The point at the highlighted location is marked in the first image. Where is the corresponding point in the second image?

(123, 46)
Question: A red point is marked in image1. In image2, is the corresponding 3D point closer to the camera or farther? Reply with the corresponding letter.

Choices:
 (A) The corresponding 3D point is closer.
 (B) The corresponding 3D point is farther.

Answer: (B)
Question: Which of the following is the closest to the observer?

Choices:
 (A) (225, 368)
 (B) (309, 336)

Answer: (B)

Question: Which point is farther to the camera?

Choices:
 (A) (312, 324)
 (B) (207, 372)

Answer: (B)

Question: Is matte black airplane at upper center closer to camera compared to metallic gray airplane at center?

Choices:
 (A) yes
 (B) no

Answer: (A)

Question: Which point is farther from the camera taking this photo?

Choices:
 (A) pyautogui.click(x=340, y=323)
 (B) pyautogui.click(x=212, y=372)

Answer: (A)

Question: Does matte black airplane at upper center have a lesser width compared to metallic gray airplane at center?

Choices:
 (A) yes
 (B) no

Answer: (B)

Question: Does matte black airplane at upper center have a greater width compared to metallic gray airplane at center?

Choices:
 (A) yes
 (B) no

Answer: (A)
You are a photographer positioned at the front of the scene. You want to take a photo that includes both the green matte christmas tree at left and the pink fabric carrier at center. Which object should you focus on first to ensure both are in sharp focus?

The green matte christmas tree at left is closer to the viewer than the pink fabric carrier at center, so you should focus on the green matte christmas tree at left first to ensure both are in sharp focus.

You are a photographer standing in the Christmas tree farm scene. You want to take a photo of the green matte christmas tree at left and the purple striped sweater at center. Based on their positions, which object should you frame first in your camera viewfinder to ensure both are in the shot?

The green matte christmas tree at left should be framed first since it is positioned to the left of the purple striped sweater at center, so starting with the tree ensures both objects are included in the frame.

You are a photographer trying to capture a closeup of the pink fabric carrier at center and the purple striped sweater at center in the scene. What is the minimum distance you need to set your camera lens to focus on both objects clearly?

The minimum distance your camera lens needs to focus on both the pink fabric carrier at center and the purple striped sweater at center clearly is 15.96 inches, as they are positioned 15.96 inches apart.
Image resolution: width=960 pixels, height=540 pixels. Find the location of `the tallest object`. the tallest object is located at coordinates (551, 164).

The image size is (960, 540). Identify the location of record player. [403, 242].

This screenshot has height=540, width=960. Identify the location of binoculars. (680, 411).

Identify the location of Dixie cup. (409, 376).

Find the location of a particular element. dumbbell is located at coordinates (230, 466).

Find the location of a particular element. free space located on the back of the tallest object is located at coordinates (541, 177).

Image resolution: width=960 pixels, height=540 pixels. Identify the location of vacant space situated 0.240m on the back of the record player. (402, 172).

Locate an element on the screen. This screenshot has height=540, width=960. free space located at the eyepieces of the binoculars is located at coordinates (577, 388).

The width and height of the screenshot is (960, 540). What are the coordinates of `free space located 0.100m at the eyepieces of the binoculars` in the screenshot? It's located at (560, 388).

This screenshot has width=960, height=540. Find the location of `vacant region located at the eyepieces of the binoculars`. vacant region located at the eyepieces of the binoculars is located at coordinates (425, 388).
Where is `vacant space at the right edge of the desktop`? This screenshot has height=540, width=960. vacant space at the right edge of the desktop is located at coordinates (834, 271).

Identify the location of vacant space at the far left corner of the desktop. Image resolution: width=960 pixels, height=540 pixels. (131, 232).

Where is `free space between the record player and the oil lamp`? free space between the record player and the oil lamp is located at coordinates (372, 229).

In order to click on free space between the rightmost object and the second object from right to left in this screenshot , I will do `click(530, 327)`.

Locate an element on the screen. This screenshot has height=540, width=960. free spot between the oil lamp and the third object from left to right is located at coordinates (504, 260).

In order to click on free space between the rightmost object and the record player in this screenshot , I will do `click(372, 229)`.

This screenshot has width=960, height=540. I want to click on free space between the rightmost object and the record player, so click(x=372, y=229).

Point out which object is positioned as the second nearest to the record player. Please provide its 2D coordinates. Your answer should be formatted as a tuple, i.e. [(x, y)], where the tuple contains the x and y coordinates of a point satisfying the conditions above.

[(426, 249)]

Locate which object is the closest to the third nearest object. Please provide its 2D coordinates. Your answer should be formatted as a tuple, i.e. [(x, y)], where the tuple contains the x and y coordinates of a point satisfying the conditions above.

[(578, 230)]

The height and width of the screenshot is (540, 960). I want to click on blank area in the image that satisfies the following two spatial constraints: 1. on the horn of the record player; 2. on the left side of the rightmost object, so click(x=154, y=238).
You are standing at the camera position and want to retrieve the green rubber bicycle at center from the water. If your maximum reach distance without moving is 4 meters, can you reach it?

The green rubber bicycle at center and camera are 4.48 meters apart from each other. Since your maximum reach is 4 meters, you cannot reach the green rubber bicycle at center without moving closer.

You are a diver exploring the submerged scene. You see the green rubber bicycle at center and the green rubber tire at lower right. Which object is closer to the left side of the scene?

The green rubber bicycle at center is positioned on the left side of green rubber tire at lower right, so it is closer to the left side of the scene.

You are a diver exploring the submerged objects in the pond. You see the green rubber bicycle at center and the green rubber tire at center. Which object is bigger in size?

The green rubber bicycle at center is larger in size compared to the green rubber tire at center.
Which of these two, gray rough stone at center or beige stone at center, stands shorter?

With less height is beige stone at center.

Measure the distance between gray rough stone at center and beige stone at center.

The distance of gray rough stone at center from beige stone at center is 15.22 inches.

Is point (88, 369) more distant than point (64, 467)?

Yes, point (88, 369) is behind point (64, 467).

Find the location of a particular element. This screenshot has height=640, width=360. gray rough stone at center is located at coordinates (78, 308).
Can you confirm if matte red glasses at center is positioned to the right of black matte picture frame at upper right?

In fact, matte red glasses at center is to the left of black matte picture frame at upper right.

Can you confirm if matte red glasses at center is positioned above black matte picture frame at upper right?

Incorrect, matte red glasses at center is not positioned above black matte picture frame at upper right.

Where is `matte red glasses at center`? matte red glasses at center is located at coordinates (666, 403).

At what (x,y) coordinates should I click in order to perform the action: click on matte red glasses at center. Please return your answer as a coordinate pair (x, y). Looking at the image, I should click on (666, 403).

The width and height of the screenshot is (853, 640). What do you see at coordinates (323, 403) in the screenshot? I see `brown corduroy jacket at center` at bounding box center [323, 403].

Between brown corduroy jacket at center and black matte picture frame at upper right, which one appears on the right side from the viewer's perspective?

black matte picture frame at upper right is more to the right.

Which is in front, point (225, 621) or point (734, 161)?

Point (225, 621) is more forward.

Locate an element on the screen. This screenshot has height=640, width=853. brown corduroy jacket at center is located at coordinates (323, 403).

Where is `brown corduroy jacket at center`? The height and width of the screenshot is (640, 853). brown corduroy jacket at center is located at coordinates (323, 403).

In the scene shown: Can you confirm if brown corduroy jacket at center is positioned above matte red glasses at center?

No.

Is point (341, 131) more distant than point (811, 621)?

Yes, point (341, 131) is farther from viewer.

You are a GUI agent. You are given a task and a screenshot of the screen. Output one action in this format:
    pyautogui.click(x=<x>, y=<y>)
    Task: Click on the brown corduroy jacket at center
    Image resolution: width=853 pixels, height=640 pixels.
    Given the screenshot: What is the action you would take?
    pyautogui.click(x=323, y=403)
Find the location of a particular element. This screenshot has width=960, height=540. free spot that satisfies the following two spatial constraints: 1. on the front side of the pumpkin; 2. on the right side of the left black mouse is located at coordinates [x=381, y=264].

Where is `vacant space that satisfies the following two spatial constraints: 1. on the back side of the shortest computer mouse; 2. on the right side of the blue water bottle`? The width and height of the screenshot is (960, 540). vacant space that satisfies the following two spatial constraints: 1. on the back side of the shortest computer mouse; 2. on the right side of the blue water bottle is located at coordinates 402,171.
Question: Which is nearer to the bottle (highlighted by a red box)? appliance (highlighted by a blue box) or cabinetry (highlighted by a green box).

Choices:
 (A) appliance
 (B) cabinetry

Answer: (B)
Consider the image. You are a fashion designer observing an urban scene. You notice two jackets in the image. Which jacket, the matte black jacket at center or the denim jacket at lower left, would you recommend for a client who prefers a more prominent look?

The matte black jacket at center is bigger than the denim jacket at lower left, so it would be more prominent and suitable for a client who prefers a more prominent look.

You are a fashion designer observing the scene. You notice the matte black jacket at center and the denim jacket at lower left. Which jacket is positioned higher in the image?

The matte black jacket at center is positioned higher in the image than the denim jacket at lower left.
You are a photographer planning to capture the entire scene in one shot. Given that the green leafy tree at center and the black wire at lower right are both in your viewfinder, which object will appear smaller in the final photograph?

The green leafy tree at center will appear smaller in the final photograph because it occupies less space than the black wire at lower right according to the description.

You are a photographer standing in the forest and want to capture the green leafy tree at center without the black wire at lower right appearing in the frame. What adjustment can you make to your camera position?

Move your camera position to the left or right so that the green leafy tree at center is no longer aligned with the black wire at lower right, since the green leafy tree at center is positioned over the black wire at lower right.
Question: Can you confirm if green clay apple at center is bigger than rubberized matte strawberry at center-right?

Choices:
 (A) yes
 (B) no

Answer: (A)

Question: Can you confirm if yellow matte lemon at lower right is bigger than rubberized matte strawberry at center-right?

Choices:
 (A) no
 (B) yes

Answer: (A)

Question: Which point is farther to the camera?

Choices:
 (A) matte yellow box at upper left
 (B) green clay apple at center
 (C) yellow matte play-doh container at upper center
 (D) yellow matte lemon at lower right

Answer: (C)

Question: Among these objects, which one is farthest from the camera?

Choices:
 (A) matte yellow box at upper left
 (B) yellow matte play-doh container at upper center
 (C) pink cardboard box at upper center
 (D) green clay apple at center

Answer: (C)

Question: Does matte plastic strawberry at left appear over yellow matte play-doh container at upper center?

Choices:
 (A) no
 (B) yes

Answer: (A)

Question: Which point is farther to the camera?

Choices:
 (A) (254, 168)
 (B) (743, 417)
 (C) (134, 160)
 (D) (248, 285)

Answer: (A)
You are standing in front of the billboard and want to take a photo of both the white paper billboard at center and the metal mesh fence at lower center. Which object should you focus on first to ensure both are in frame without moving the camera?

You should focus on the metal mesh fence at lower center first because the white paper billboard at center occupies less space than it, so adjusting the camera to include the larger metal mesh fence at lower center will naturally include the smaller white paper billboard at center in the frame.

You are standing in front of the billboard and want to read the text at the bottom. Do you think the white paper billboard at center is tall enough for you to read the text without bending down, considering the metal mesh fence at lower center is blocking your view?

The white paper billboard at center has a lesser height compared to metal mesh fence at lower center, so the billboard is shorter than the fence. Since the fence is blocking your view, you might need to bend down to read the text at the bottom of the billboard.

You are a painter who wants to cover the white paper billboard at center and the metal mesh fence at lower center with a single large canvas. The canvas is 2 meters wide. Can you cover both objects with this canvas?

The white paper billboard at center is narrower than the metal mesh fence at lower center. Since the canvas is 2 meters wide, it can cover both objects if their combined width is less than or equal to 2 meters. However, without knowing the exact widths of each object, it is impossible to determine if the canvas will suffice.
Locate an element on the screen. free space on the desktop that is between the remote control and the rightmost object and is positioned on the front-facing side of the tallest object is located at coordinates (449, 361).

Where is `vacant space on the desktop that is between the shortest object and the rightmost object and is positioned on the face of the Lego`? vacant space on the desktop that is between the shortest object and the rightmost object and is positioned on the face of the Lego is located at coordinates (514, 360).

**What is needed**
Reproduce the part of the records that opens with their first line and closes with the line containing "Question: A red", replacing "corresponding" with "matching" throughout and changing nothing else.

**Answer**
The point at the highlighted location is marked in the first image. Where is the matching point in the second image?

(123, 46)
Question: A red point is marked in image1. In image2, is the matching 3D point closer to the camera or farther? Reply with the matching letter.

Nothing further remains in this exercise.